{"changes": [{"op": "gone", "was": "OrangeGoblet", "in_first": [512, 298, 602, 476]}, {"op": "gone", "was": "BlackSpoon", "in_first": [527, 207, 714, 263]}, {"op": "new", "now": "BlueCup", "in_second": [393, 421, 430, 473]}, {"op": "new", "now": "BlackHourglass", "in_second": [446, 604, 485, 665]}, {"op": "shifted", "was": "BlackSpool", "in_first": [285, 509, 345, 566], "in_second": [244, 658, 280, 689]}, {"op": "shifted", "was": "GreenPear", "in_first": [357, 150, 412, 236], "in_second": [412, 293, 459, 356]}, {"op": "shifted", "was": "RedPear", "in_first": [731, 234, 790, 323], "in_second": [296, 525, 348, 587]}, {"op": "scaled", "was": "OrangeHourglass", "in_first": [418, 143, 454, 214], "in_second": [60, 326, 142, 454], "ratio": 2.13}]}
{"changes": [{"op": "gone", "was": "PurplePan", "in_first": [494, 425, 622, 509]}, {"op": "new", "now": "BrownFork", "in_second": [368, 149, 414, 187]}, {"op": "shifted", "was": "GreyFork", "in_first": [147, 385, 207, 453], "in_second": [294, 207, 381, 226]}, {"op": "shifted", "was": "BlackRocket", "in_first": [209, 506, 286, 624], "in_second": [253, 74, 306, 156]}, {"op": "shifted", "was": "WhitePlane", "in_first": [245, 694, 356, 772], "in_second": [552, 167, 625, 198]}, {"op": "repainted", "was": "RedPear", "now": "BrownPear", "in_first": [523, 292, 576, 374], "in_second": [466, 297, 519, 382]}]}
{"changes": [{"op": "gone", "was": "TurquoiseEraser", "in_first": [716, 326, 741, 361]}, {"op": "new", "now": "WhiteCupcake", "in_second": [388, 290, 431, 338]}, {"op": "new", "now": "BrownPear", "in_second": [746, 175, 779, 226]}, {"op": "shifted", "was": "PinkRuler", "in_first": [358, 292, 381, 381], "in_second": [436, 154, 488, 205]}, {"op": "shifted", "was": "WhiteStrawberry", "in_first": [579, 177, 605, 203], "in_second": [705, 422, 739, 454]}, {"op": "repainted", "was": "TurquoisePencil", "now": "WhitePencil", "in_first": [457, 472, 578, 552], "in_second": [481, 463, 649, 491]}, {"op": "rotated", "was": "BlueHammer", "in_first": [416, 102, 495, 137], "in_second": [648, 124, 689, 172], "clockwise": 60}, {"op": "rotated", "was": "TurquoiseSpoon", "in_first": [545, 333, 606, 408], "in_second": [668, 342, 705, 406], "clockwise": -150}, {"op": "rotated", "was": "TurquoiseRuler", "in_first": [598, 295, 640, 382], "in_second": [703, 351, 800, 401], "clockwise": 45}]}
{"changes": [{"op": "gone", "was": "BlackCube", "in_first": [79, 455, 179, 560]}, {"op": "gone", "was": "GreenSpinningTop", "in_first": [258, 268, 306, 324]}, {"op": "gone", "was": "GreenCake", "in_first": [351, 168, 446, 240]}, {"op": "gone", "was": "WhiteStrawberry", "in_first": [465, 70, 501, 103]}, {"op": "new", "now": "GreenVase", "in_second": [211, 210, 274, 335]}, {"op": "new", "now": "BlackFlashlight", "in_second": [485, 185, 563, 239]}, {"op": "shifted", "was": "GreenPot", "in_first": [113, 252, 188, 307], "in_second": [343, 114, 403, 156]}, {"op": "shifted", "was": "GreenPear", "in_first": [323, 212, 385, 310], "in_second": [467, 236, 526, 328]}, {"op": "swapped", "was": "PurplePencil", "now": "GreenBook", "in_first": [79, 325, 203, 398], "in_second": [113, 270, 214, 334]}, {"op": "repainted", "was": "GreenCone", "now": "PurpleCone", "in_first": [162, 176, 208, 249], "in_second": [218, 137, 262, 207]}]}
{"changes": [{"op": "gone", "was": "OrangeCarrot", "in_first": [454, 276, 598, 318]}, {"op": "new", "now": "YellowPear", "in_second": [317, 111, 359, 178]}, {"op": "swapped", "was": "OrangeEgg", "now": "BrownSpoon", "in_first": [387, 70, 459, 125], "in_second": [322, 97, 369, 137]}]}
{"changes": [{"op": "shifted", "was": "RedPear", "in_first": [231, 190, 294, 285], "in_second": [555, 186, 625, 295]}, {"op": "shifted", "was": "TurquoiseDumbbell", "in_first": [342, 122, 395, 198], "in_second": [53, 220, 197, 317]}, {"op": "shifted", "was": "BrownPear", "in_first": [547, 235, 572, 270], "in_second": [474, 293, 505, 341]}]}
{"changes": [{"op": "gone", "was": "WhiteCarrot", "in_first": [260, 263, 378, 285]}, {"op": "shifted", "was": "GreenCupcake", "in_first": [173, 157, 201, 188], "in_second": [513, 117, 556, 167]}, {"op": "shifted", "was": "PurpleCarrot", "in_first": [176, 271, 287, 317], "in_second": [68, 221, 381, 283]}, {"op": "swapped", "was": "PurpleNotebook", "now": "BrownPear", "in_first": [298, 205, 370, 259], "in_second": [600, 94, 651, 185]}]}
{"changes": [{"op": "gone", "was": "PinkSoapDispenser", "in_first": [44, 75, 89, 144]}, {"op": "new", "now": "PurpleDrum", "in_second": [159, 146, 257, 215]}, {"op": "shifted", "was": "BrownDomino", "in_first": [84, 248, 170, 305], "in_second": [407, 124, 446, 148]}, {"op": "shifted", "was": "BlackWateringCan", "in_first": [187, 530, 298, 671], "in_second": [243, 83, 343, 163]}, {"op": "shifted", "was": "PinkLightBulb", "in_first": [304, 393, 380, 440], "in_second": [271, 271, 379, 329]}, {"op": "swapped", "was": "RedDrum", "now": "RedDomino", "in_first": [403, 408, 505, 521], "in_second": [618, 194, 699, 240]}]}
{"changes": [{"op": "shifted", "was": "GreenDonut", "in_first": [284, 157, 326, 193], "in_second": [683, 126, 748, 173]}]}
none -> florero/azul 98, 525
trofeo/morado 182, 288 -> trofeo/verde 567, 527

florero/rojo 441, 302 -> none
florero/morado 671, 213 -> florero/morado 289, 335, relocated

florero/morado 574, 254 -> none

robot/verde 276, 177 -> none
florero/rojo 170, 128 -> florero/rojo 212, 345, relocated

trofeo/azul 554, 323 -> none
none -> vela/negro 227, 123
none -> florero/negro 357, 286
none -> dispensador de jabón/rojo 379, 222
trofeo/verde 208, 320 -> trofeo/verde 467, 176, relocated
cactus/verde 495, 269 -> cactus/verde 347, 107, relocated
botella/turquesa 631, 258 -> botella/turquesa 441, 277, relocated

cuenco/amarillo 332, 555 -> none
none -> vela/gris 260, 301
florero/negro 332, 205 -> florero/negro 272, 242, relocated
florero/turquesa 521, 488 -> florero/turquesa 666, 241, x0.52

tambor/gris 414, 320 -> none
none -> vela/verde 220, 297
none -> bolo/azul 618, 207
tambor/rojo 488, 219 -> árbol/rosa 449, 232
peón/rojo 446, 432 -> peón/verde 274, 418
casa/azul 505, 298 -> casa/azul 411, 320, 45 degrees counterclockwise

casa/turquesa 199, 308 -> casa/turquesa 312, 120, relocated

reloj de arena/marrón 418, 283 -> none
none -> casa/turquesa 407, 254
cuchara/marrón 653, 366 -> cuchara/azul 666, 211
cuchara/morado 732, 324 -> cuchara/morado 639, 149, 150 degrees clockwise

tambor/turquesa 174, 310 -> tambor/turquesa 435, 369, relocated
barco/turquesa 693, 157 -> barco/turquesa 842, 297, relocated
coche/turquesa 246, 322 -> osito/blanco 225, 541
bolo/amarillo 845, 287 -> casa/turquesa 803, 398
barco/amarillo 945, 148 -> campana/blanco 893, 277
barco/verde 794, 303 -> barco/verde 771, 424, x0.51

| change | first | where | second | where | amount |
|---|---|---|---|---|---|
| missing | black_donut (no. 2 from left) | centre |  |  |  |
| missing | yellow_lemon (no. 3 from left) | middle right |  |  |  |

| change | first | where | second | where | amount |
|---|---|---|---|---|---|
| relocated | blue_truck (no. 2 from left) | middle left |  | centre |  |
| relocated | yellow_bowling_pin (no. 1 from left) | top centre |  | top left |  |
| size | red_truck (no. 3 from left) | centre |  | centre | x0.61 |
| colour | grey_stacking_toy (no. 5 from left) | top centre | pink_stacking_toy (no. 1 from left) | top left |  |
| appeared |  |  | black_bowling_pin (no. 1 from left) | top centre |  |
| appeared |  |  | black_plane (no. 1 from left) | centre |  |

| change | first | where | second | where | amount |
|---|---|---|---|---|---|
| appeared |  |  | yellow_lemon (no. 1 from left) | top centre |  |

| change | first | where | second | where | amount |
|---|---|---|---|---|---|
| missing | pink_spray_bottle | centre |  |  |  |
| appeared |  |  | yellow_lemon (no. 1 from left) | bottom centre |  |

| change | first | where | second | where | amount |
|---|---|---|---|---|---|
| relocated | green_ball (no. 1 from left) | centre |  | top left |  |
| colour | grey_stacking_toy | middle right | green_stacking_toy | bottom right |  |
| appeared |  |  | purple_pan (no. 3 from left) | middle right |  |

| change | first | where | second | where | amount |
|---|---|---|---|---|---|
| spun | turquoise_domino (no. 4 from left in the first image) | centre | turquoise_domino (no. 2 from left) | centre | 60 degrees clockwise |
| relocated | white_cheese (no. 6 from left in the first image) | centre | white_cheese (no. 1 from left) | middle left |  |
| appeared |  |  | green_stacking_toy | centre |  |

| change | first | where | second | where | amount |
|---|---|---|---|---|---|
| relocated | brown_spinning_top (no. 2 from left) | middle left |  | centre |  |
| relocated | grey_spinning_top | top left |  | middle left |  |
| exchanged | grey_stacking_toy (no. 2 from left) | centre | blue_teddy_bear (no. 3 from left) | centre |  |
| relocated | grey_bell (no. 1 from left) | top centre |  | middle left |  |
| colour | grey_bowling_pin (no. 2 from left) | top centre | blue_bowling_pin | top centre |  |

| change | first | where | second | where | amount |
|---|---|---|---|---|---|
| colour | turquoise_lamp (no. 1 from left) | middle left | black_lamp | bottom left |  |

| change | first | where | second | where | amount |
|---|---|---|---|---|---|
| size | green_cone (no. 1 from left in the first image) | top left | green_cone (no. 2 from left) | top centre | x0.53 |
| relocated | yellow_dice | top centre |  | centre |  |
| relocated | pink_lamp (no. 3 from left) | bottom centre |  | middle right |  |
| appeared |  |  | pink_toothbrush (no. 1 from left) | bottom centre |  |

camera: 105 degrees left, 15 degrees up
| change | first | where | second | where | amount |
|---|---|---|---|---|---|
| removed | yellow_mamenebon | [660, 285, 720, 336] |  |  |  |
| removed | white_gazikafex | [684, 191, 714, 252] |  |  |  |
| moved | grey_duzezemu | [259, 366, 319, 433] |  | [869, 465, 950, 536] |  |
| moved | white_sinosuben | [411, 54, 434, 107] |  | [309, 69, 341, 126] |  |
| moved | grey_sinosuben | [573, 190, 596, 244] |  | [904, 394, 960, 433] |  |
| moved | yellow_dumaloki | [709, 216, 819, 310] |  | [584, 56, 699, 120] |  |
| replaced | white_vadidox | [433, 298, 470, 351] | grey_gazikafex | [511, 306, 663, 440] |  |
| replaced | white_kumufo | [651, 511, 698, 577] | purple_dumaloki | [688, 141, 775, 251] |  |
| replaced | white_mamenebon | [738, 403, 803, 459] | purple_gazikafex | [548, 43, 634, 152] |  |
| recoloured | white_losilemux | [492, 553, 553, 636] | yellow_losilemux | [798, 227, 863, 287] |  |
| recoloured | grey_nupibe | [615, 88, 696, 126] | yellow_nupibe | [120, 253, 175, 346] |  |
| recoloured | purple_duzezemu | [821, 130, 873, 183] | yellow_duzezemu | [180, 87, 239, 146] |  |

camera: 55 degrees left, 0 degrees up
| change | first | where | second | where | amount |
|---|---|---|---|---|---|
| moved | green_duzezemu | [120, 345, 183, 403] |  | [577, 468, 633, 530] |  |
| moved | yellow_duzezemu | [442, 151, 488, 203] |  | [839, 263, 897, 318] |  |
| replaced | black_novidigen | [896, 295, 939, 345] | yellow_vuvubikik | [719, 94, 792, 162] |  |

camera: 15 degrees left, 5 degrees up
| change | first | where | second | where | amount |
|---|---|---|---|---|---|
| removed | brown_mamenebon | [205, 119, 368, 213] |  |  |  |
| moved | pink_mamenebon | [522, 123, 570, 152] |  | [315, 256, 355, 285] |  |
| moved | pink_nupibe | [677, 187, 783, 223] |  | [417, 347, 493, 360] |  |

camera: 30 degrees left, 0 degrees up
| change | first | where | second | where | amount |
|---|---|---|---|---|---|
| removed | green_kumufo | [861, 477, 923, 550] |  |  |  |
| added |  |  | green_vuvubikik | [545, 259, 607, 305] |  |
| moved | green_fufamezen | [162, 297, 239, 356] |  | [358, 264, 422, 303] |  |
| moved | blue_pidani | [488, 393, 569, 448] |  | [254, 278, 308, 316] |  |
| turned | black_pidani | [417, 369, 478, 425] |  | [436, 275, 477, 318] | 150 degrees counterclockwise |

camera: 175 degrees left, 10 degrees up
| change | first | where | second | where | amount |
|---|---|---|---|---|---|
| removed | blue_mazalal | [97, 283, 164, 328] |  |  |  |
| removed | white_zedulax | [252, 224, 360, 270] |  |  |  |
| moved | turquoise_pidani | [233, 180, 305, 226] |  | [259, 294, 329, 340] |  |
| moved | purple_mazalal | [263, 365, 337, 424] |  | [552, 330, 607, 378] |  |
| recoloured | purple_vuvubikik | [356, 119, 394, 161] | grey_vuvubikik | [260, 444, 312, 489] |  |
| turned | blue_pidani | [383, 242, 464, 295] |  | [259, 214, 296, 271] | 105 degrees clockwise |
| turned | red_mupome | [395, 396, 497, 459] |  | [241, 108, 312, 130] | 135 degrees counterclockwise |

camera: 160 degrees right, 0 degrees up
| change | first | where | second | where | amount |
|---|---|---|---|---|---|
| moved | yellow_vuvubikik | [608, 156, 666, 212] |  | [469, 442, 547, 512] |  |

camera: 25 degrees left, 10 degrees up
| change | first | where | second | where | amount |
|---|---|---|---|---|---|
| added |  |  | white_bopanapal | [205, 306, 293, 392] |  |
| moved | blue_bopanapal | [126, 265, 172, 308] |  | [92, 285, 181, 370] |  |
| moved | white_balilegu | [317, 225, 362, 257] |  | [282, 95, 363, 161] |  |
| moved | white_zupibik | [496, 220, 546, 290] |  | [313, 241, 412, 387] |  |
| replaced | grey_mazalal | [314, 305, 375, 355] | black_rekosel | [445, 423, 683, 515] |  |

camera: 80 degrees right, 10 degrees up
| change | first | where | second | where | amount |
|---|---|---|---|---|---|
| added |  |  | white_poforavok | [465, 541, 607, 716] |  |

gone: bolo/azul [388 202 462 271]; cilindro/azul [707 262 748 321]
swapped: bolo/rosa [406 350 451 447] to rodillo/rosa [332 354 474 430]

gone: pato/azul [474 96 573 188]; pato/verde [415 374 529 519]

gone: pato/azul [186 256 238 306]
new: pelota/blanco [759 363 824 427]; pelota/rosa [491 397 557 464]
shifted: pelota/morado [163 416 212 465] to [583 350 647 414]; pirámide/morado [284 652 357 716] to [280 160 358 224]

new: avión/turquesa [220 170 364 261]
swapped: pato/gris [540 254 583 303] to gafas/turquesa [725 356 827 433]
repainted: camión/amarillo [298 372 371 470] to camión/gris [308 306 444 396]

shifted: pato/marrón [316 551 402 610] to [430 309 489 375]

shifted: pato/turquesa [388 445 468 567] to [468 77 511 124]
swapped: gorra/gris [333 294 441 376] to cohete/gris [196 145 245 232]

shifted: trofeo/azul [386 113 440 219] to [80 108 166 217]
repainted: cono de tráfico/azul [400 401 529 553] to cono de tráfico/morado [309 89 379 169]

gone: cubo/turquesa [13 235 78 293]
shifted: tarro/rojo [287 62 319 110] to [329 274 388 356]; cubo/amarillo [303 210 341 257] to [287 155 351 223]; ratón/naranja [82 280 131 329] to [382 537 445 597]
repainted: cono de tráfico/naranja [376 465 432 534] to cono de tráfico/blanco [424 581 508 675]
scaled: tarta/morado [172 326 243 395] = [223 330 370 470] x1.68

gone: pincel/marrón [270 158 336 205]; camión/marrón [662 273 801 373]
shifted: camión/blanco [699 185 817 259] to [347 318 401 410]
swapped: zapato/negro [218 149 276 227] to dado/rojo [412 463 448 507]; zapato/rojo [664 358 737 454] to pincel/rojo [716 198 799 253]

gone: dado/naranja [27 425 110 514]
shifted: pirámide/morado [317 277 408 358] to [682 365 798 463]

-------

#### Task description:
Return, word for word, the lines of the data above from the line with "recoloured | white_losilemux" through the line with "recoloured | grey_nupibe", inclusive.

#### Completed task:
| recoloured | white_losilemux | [492, 553, 553, 636] | yellow_losilemux | [798, 227, 863, 287] |  |
| recoloured | grey_nupibe | [615, 88, 696, 126] | yellow_nupibe | [120, 253, 175, 346] |  |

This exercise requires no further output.